Start of Information

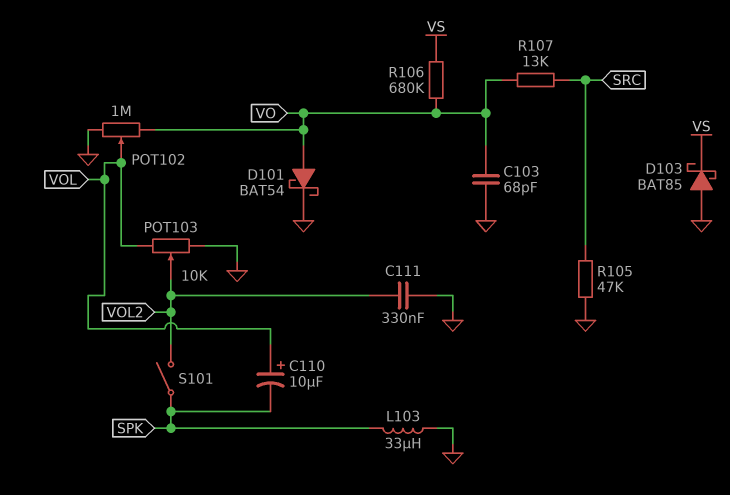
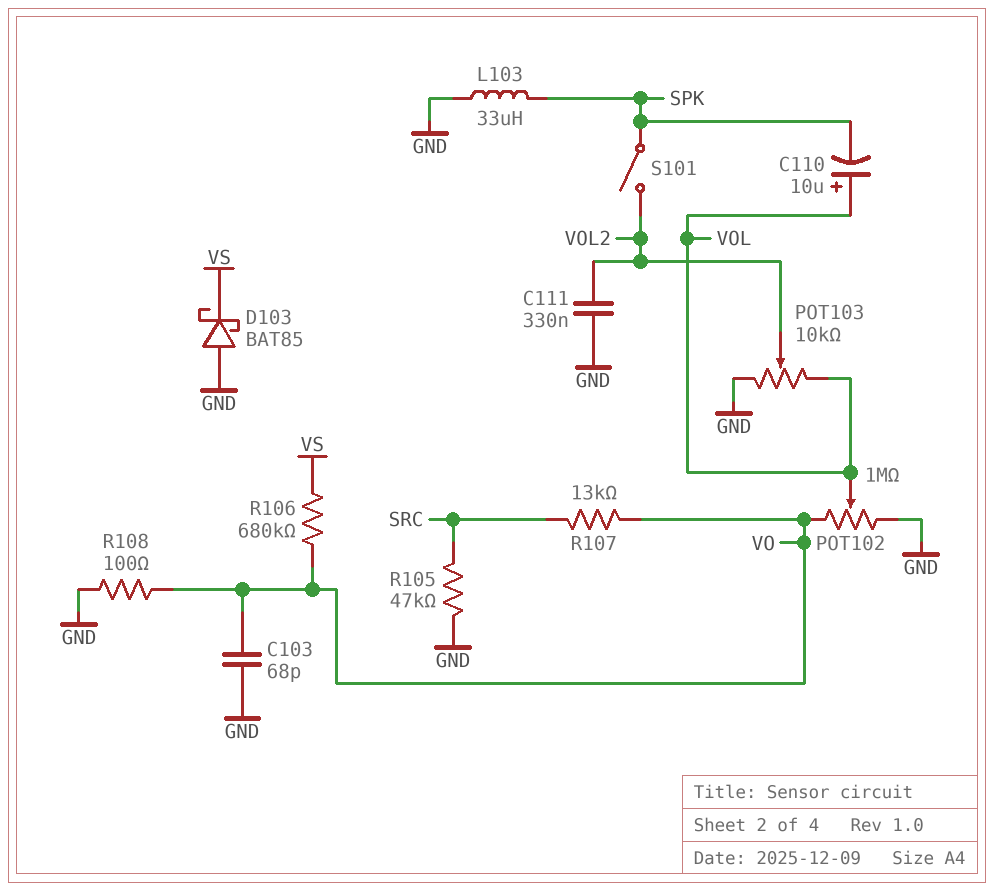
D101: schottky BAT54 (A VO, K GND) -> none
R108: none -> 100 (GND, VO)

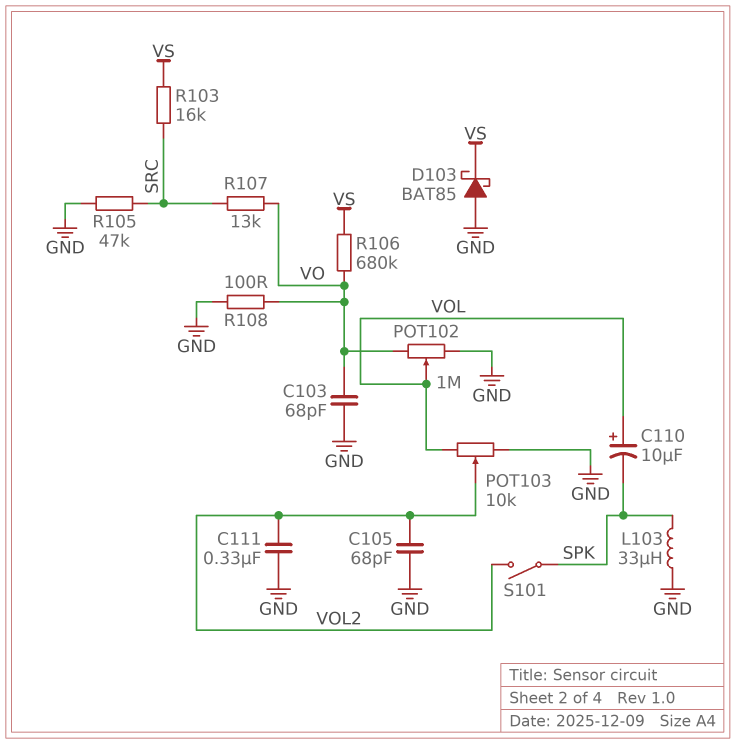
C105: none -> 68pF (GND, VOL2)
R103: none -> 16k (SRC, VS)

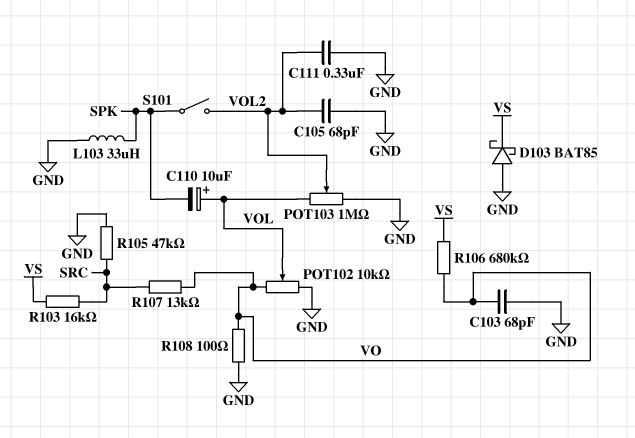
POT102: 1M (GND, VO, wiper VOL) -> 10k (GND, VO, wiper VOL)
POT103: 10k (GND, VOL, wiper VOL2) -> 1M (GND, VOL, wiper VOL2)

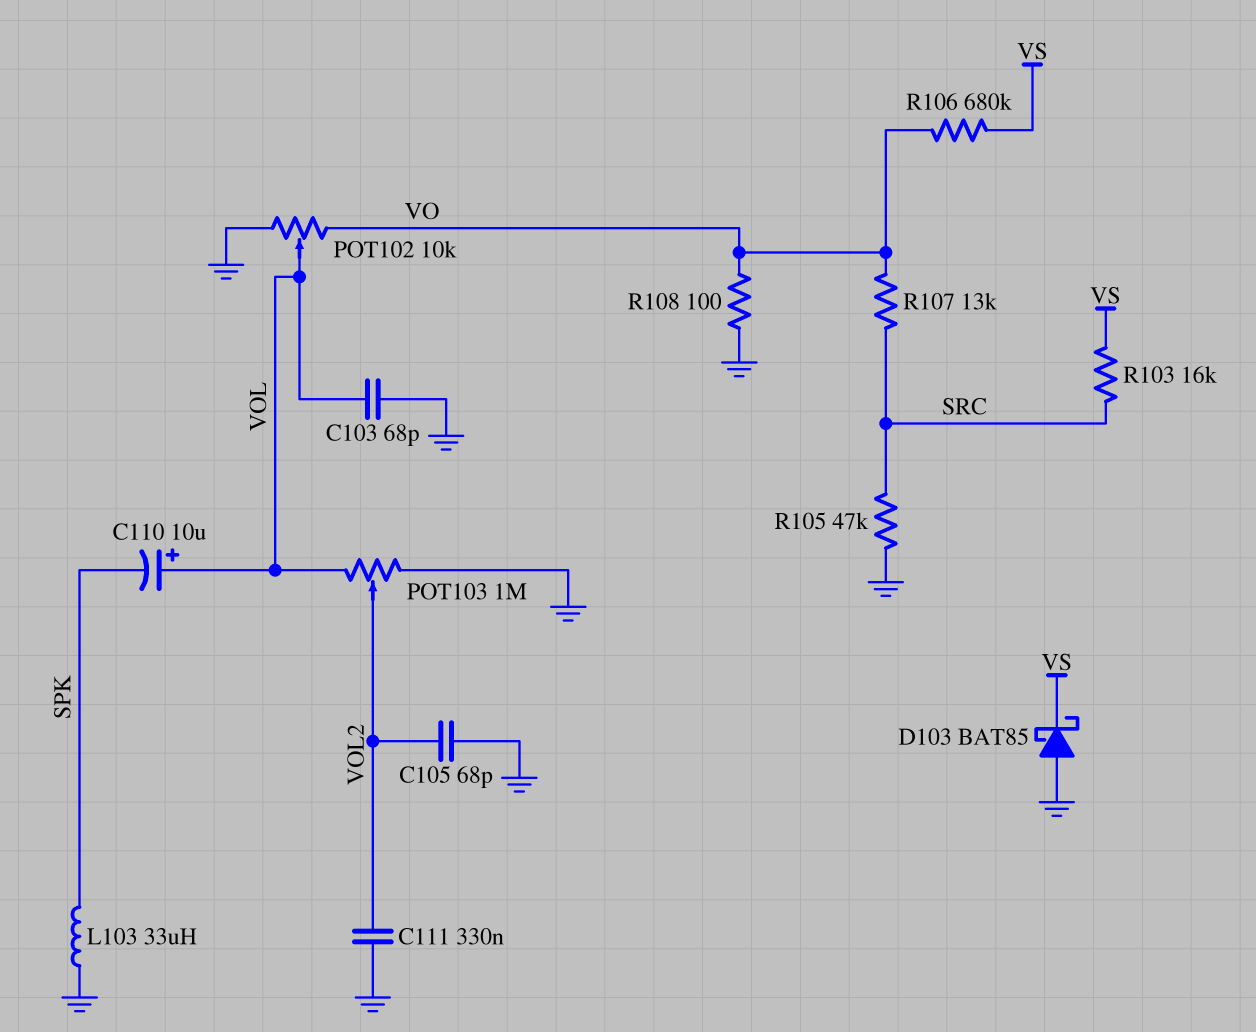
C103: 68pF (GND, VO) -> 68pF (GND, VOL)
S101: switch (SPK, VOL2) -> none

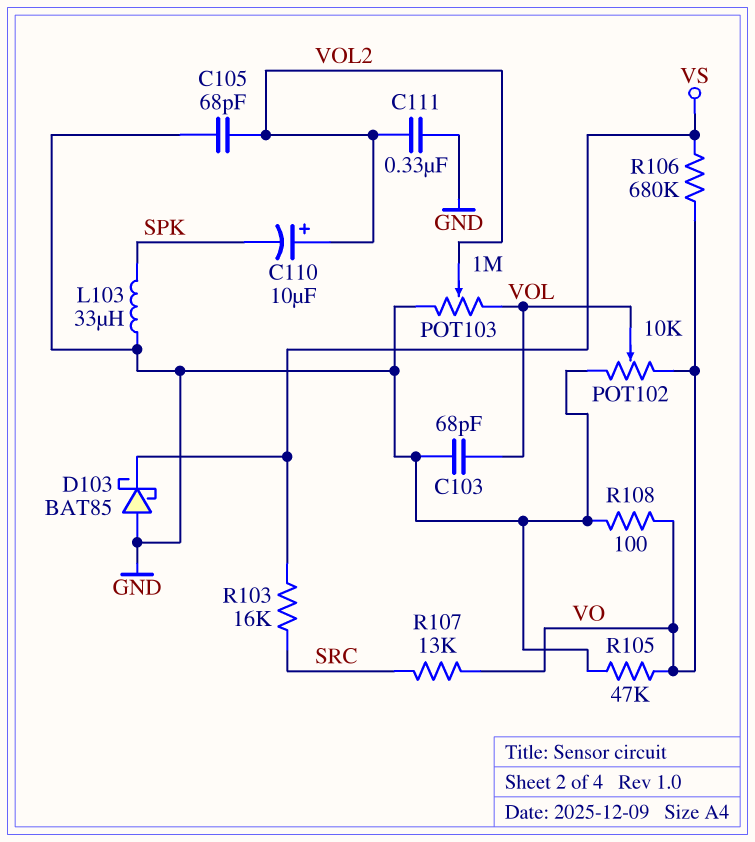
C110: 10uF (plus VOL, minus SPK) -> 10uF (plus VOL2, minus SPK)
R105: 47k (GND, SRC) -> 47k (GND, VO)

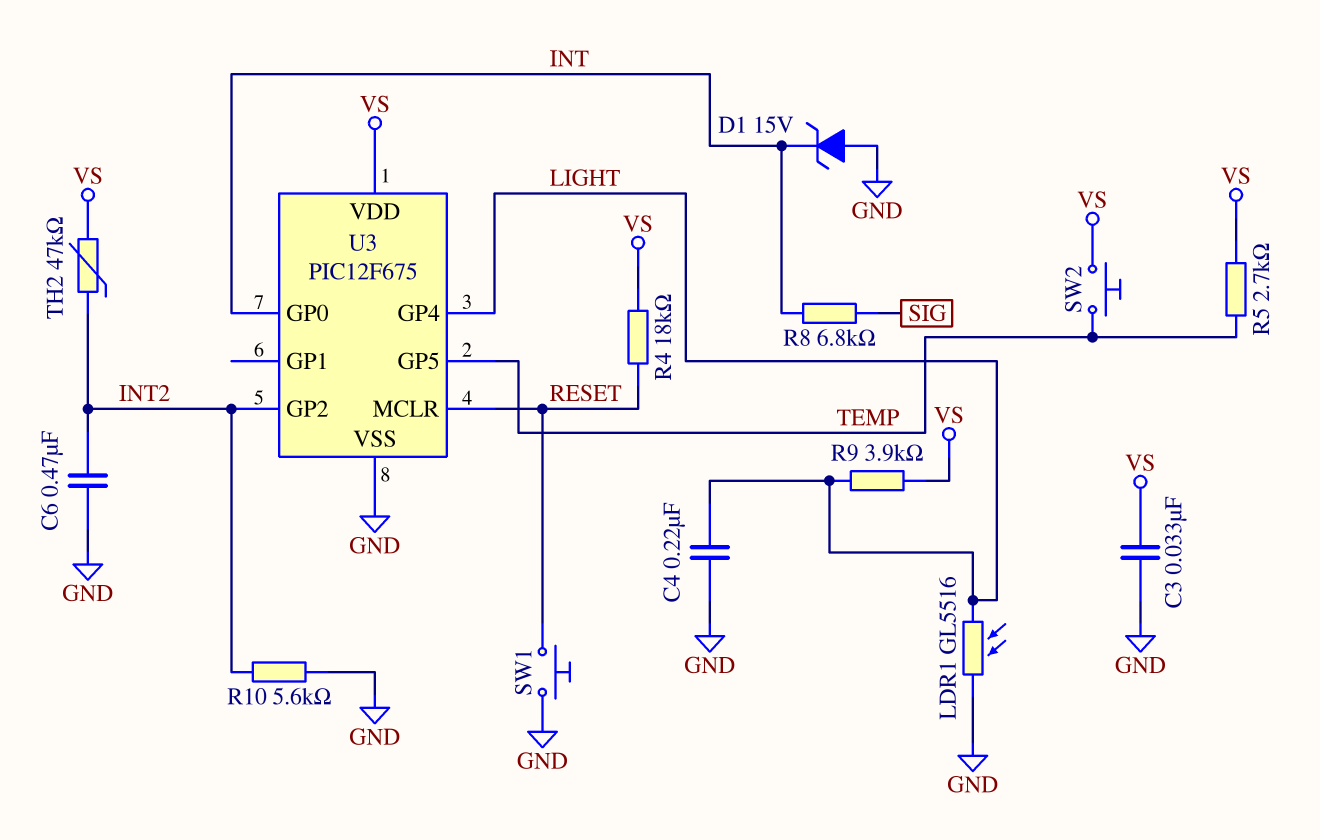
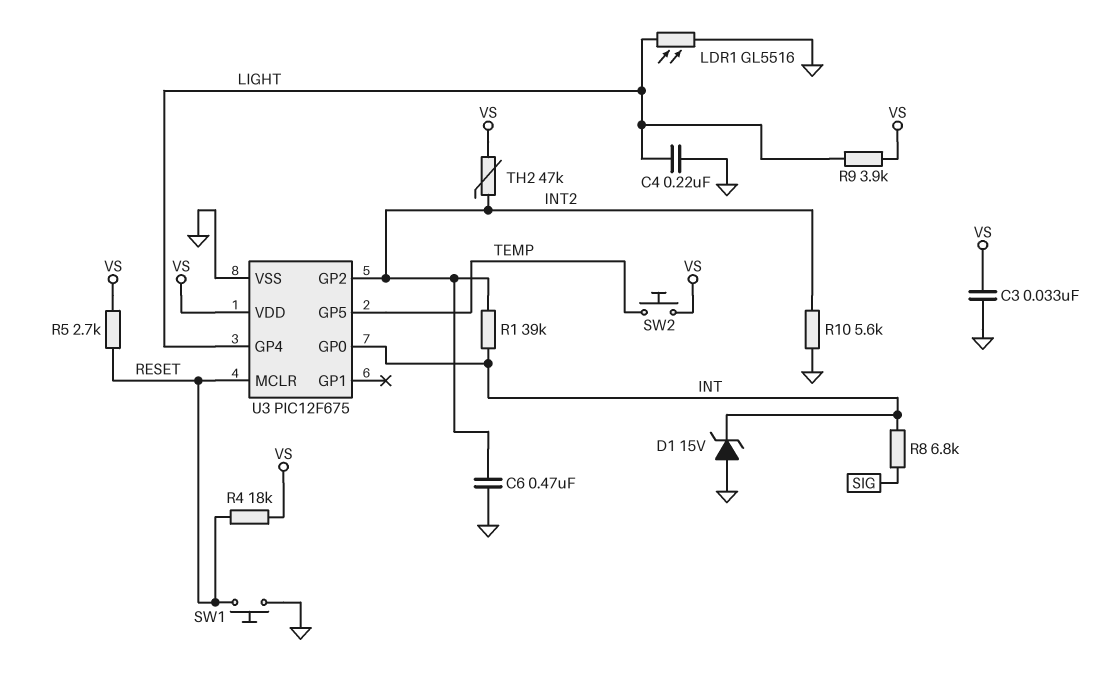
R1: none -> 39k (INT, INT2)
R5: 2.7k (TEMP, VS) -> 2.7k (RESET, VS)

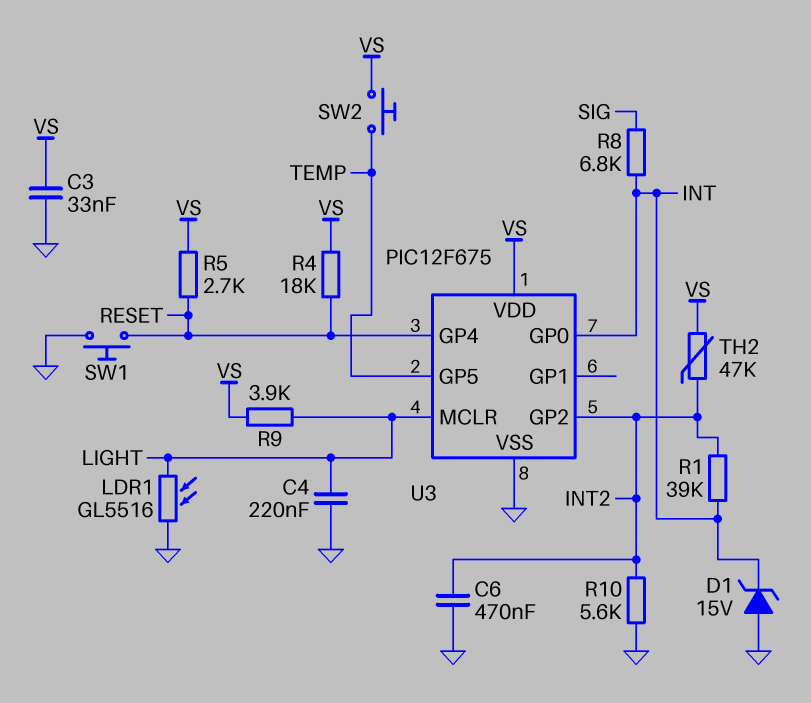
U3 pin GP4: LIGHT -> RESET
U3 pin MCLR: RESET -> LIGHT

End of Information

*Work task*.
Show the lines where the word "LIGHT" appears in the entries.

*Answer area*.
U3 pin GP4: LIGHT -> RESET
U3 pin MCLR: RESET -> LIGHT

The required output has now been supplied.